Data excerpt section start

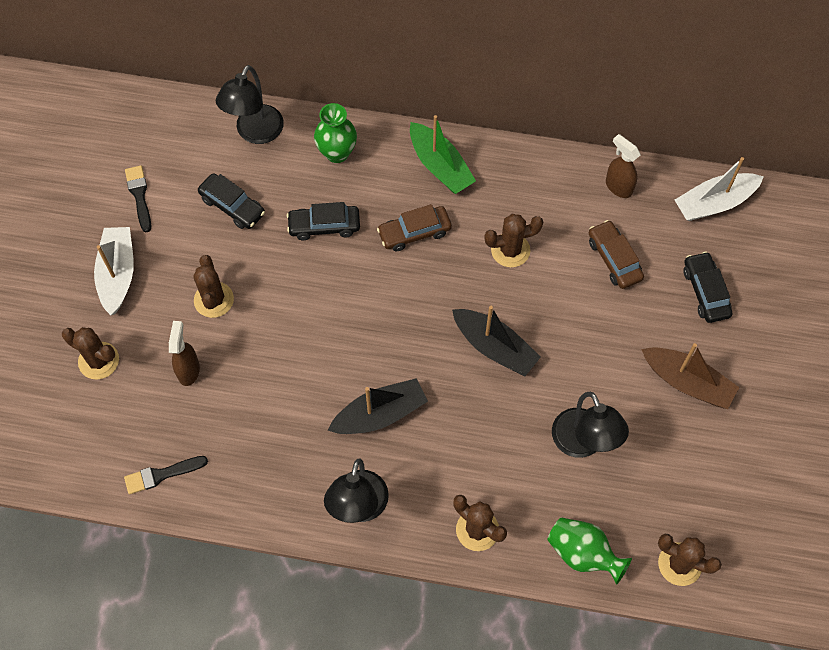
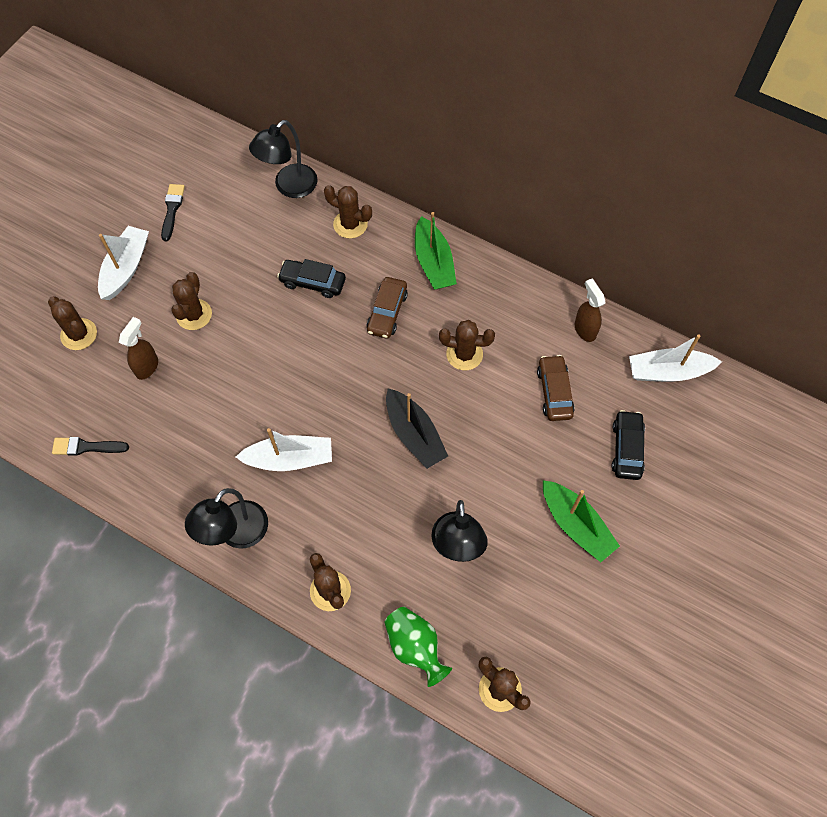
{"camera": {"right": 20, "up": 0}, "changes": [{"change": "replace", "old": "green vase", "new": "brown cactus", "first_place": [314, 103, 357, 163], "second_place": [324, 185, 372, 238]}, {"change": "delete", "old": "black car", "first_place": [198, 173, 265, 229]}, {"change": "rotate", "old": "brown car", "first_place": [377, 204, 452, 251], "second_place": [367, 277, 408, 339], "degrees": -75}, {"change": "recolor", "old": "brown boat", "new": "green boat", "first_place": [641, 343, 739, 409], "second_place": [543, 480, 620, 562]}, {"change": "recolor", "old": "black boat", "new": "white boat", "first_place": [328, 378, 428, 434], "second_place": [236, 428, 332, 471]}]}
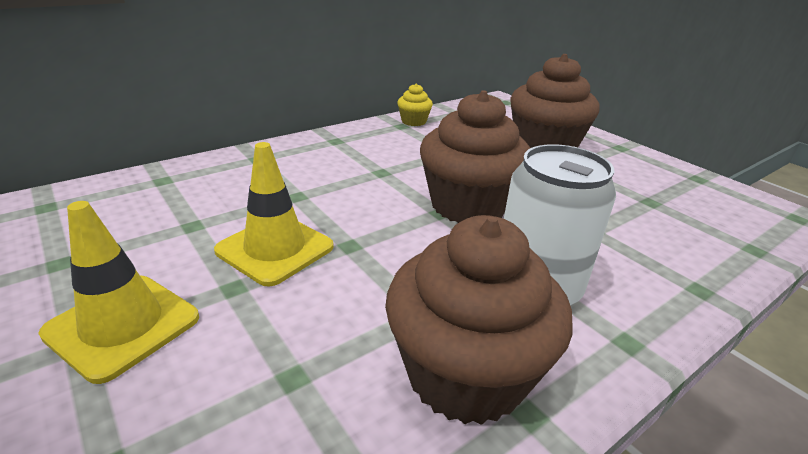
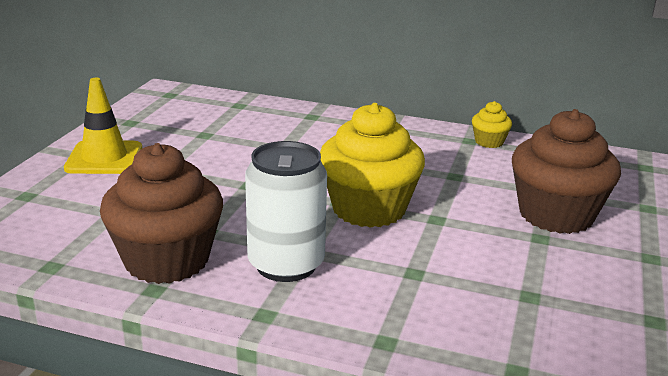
{"camera": {"right": 55, "up": -5}, "changes": [{"change": "recolor", "old": "brown cupcake", "new": "yellow cupcake", "first_place": [420, 90, 530, 223], "second_place": [320, 103, 425, 228]}, {"change": "delete", "old": "yellow traffic cone", "first_place": [214, 142, 334, 287]}]}
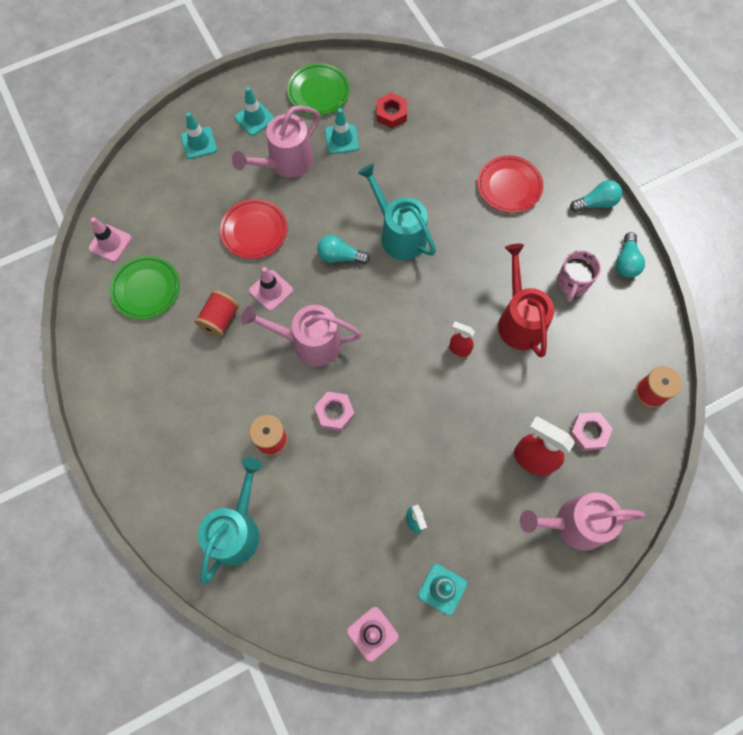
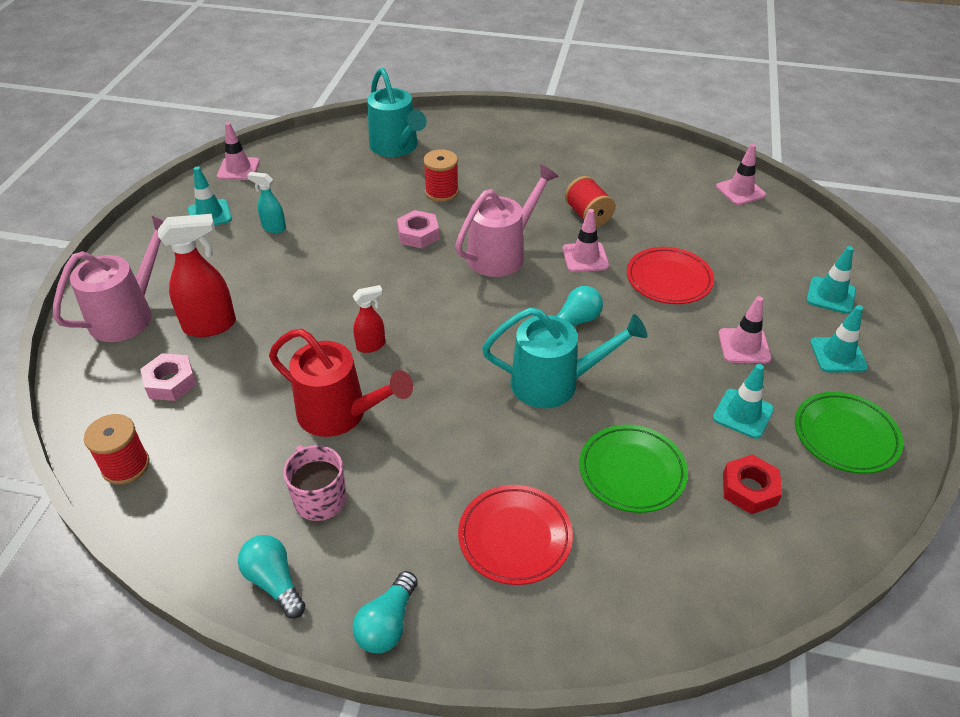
{"camera": {"right": 130, "up": -25}, "changes": [{"change": "replace", "old": "pink watering can", "new": "pink traffic cone", "first_place": [232, 105, 320, 178], "second_place": [719, 296, 772, 364]}, {"change": "move", "old": "green plate", "first_place": [110, 256, 180, 319], "second_place": [579, 425, 688, 513]}]}
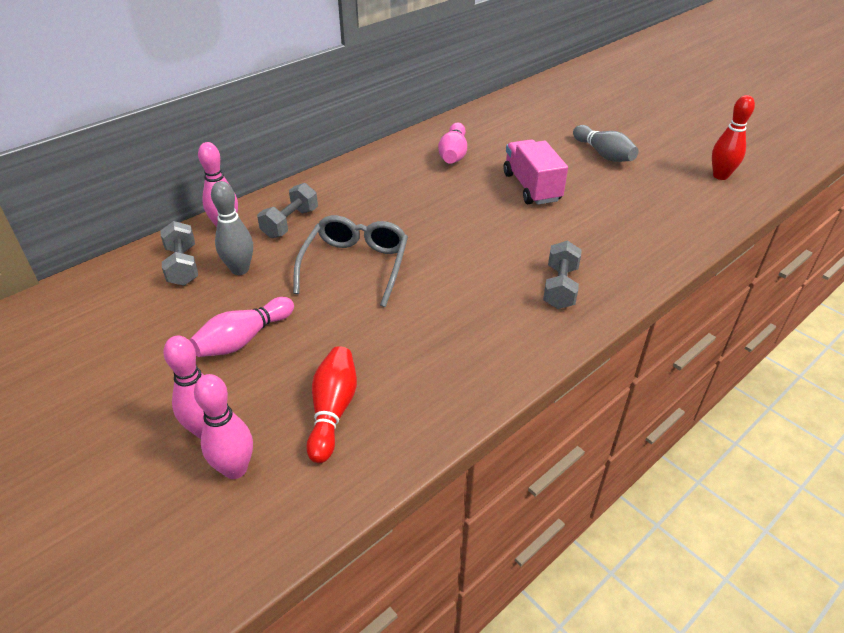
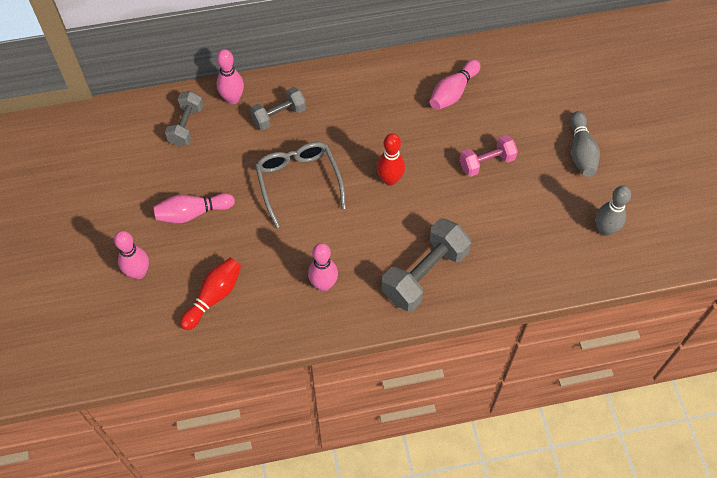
{"camera": {"right": 30, "up": 20}, "changes": [{"change": "move", "old": "red bowling pin", "first_place": [712, 95, 755, 180], "second_place": [377, 133, 405, 186]}, {"change": "replace", "old": "pink truck", "new": "pink dumbbell", "first_place": [504, 139, 568, 205], "second_place": [459, 135, 518, 177]}, {"change": "move", "old": "grey bowling pin", "first_place": [211, 181, 253, 275], "second_place": [596, 186, 631, 236]}, {"change": "rotate", "old": "grey glasses", "first_place": [293, 215, 408, 307], "second_place": [255, 142, 346, 228], "degrees": -60}, {"change": "resize", "old": "grey dumbbell", "first_place": [543, 240, 582, 309], "second_place": [381, 219, 471, 312], "factor": 1.64}, {"change": "move", "old": "pink bowling pin", "first_place": [194, 374, 253, 479], "second_place": [308, 243, 338, 291]}]}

Data excerpt section end

**The problem:** Show the lines of the data that hold the word "traffic".

**Task output:**
{"camera": {"right": 55, "up": -5}, "changes": [{"change": "recolor", "old": "brown cupcake", "new": "yellow cupcake", "first_place": [420, 90, 530, 223], "second_place": [320, 103, 425, 228]}, {"change": "delete", "old": "yellow traffic cone", "first_place": [214, 142, 334, 287]}]}
{"camera": {"right": 130, "up": -25}, "changes": [{"change": "replace", "old": "pink watering can", "new": "pink traffic cone", "first_place": [232, 105, 320, 178], "second_place": [719, 296, 772, 364]}, {"change": "move", "old": "green plate", "first_place": [110, 256, 180, 319], "second_place": [579, 425, 688, 513]}]}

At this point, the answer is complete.